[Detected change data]

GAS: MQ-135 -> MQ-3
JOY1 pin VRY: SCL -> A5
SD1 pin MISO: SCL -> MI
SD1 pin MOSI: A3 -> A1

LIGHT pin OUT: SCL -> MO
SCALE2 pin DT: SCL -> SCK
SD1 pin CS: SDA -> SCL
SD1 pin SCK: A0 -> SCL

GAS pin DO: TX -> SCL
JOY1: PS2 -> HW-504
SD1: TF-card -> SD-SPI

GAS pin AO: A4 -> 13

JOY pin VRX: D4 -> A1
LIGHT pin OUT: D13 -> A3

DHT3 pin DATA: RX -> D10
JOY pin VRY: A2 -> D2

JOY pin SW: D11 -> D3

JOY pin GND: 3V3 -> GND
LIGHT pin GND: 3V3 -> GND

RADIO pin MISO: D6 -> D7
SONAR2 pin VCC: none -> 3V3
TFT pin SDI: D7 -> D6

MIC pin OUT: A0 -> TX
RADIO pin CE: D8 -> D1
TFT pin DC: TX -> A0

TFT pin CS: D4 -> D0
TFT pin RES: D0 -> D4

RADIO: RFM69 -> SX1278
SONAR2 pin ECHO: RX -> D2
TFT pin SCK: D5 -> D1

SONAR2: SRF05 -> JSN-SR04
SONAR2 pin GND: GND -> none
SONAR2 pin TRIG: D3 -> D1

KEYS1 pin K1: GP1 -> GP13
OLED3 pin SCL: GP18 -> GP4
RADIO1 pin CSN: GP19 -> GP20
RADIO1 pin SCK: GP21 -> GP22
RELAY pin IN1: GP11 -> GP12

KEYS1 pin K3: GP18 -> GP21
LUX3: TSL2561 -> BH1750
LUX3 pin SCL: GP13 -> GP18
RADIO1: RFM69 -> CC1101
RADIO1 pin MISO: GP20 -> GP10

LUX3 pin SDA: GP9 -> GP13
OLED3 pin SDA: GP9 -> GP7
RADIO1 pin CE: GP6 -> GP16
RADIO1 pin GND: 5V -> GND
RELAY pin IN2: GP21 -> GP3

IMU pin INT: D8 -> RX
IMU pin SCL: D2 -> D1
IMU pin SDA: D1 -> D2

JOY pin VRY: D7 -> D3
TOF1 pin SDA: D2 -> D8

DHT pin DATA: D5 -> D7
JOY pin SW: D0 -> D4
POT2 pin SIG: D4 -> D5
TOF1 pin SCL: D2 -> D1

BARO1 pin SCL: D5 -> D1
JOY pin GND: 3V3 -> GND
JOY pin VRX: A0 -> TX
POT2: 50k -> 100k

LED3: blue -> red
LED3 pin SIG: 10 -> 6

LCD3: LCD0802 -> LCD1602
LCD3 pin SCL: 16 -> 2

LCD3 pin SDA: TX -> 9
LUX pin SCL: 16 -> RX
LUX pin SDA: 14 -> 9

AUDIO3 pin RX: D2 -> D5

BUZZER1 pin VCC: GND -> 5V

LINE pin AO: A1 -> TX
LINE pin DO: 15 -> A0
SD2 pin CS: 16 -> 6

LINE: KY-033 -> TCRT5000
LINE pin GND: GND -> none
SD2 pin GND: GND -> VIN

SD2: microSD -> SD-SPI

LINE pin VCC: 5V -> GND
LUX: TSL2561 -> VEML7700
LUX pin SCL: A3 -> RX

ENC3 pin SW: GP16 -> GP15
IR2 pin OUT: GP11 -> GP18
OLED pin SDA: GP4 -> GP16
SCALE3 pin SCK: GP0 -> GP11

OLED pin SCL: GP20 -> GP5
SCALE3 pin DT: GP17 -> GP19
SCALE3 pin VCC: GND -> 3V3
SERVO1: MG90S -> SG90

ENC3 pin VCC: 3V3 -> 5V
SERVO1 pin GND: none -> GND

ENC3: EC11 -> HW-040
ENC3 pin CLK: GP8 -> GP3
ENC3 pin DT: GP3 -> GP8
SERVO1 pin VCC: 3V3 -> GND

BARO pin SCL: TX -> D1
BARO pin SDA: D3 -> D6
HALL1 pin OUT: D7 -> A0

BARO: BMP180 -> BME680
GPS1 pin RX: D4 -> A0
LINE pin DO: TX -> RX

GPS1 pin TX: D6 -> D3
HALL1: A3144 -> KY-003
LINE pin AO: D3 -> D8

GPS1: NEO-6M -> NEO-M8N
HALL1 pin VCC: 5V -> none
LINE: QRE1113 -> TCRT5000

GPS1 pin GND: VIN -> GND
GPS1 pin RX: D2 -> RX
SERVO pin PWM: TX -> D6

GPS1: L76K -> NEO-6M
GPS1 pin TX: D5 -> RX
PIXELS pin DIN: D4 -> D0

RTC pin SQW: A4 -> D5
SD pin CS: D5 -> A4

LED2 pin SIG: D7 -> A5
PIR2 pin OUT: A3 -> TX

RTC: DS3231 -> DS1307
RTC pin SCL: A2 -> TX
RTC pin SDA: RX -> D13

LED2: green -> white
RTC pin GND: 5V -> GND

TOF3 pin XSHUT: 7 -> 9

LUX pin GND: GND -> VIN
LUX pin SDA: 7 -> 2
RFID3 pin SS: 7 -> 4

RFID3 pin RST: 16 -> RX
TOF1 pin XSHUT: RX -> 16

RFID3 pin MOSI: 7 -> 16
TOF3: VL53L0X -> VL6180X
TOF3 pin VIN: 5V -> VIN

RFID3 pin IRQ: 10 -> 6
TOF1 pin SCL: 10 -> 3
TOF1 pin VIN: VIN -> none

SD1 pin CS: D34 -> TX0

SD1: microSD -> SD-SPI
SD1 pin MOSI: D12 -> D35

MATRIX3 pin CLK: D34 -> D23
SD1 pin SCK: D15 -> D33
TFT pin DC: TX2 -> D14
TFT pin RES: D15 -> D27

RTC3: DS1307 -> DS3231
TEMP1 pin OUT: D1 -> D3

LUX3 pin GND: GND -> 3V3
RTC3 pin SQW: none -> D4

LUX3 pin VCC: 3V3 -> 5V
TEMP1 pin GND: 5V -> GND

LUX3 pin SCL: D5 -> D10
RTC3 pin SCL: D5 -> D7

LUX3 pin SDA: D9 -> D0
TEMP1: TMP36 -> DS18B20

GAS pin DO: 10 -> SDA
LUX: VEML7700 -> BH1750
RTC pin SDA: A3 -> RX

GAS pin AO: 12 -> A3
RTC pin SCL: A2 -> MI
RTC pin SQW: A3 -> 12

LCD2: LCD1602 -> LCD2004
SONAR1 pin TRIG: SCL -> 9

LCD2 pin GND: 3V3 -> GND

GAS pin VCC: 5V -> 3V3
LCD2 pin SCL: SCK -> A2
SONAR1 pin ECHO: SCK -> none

#### To do:
Line by line, repeat the data exactly.

#### Exercise answer:
GAS: MQ-135 -> MQ-3
JOY1 pin VRY: SCL -> A5
SD1 pin MISO: SCL -> MI
SD1 pin MOSI: A3 -> A1

LIGHT pin OUT: SCL -> MO
SCALE2 pin DT: SCL -> SCK
SD1 pin CS: SDA -> SCL
SD1 pin SCK: A0 -> SCL

GAS pin DO: TX -> SCL
JOY1: PS2 -> HW-504
SD1: TF-card -> SD-SPI

GAS pin AO: A4 -> 13

JOY pin VRX: D4 -> A1
LIGHT pin OUT: D13 -> A3

DHT3 pin DATA: RX -> D10
JOY pin VRY: A2 -> D2

JOY pin SW: D11 -> D3

JOY pin GND: 3V3 -> GND
LIGHT pin GND: 3V3 -> GND

RADIO pin MISO: D6 -> D7
SONAR2 pin VCC: none -> 3V3
TFT pin SDI: D7 -> D6

MIC pin OUT: A0 -> TX
RADIO pin CE: D8 -> D1
TFT pin DC: TX -> A0

TFT pin CS: D4 -> D0
TFT pin RES: D0 -> D4

RADIO: RFM69 -> SX1278
SONAR2 pin ECHO: RX -> D2
TFT pin SCK: D5 -> D1

SONAR2: SRF05 -> JSN-SR04
SONAR2 pin GND: GND -> none
SONAR2 pin TRIG: D3 -> D1

KEYS1 pin K1: GP1 -> GP13
OLED3 pin SCL: GP18 -> GP4
RADIO1 pin CSN: GP19 -> GP20
RADIO1 pin SCK: GP21 -> GP22
RELAY pin IN1: GP11 -> GP12

KEYS1 pin K3: GP18 -> GP21
LUX3: TSL2561 -> BH1750
LUX3 pin SCL: GP13 -> GP18
RADIO1: RFM69 -> CC1101
RADIO1 pin MISO: GP20 -> GP10

LUX3 pin SDA: GP9 -> GP13
OLED3 pin SDA: GP9 -> GP7
RADIO1 pin CE: GP6 -> GP16
RADIO1 pin GND: 5V -> GND
RELAY pin IN2: GP21 -> GP3

IMU pin INT: D8 -> RX
IMU pin SCL: D2 -> D1
IMU pin SDA: D1 -> D2

JOY pin VRY: D7 -> D3
TOF1 pin SDA: D2 -> D8

DHT pin DATA: D5 -> D7
JOY pin SW: D0 -> D4
POT2 pin SIG: D4 -> D5
TOF1 pin SCL: D2 -> D1

BARO1 pin SCL: D5 -> D1
JOY pin GND: 3V3 -> GND
JOY pin VRX: A0 -> TX
POT2: 50k -> 100k

LED3: blue -> red
LED3 pin SIG: 10 -> 6

LCD3: LCD0802 -> LCD1602
LCD3 pin SCL: 16 -> 2

LCD3 pin SDA: TX -> 9
LUX pin SCL: 16 -> RX
LUX pin SDA: 14 -> 9

AUDIO3 pin RX: D2 -> D5

BUZZER1 pin VCC: GND -> 5V

LINE pin AO: A1 -> TX
LINE pin DO: 15 -> A0
SD2 pin CS: 16 -> 6

LINE: KY-033 -> TCRT5000
LINE pin GND: GND -> none
SD2 pin GND: GND -> VIN

SD2: microSD -> SD-SPI

LINE pin VCC: 5V -> GND
LUX: TSL2561 -> VEML7700
LUX pin SCL: A3 -> RX

ENC3 pin SW: GP16 -> GP15
IR2 pin OUT: GP11 -> GP18
OLED pin SDA: GP4 -> GP16
SCALE3 pin SCK: GP0 -> GP11

OLED pin SCL: GP20 -> GP5
SCALE3 pin DT: GP17 -> GP19
SCALE3 pin VCC: GND -> 3V3
SERVO1: MG90S -> SG90

ENC3 pin VCC: 3V3 -> 5V
SERVO1 pin GND: none -> GND

ENC3: EC11 -> HW-040
ENC3 pin CLK: GP8 -> GP3
ENC3 pin DT: GP3 -> GP8
SERVO1 pin VCC: 3V3 -> GND

BARO pin SCL: TX -> D1
BARO pin SDA: D3 -> D6
HALL1 pin OUT: D7 -> A0

BARO: BMP180 -> BME680
GPS1 pin RX: D4 -> A0
LINE pin DO: TX -> RX

GPS1 pin TX: D6 -> D3
HALL1: A3144 -> KY-003
LINE pin AO: D3 -> D8

GPS1: NEO-6M -> NEO-M8N
HALL1 pin VCC: 5V -> none
LINE: QRE1113 -> TCRT5000

GPS1 pin GND: VIN -> GND
GPS1 pin RX: D2 -> RX
SERVO pin PWM: TX -> D6

GPS1: L76K -> NEO-6M
GPS1 pin TX: D5 -> RX
PIXELS pin DIN: D4 -> D0

RTC pin SQW: A4 -> D5
SD pin CS: D5 -> A4

LED2 pin SIG: D7 -> A5
PIR2 pin OUT: A3 -> TX

RTC: DS3231 -> DS1307
RTC pin SCL: A2 -> TX
RTC pin SDA: RX -> D13

LED2: green -> white
RTC pin GND: 5V -> GND

TOF3 pin XSHUT: 7 -> 9

LUX pin GND: GND -> VIN
LUX pin SDA: 7 -> 2
RFID3 pin SS: 7 -> 4

RFID3 pin RST: 16 -> RX
TOF1 pin XSHUT: RX -> 16

RFID3 pin MOSI: 7 -> 16
TOF3: VL53L0X -> VL6180X
TOF3 pin VIN: 5V -> VIN

RFID3 pin IRQ: 10 -> 6
TOF1 pin SCL: 10 -> 3
TOF1 pin VIN: VIN -> none

SD1 pin CS: D34 -> TX0

SD1: microSD -> SD-SPI
SD1 pin MOSI: D12 -> D35

MATRIX3 pin CLK: D34 -> D23
SD1 pin SCK: D15 -> D33
TFT pin DC: TX2 -> D14
TFT pin RES: D15 -> D27

RTC3: DS1307 -> DS3231
TEMP1 pin OUT: D1 -> D3

LUX3 pin GND: GND -> 3V3
RTC3 pin SQW: none -> D4

LUX3 pin VCC: 3V3 -> 5V
TEMP1 pin GND: 5V -> GND

LUX3 pin SCL: D5 -> D10
RTC3 pin SCL: D5 -> D7

LUX3 pin SDA: D9 -> D0
TEMP1: TMP36 -> DS18B20

GAS pin DO: 10 -> SDA
LUX: VEML7700 -> BH1750
RTC pin SDA: A3 -> RX

GAS pin AO: 12 -> A3
RTC pin SCL: A2 -> MI
RTC pin SQW: A3 -> 12

LCD2: LCD1602 -> LCD2004
SONAR1 pin TRIG: SCL -> 9

LCD2 pin GND: 3V3 -> GND

GAS pin VCC: 5V -> 3V3
LCD2 pin SCL: SCK -> A2
SONAR1 pin ECHO: SCK -> none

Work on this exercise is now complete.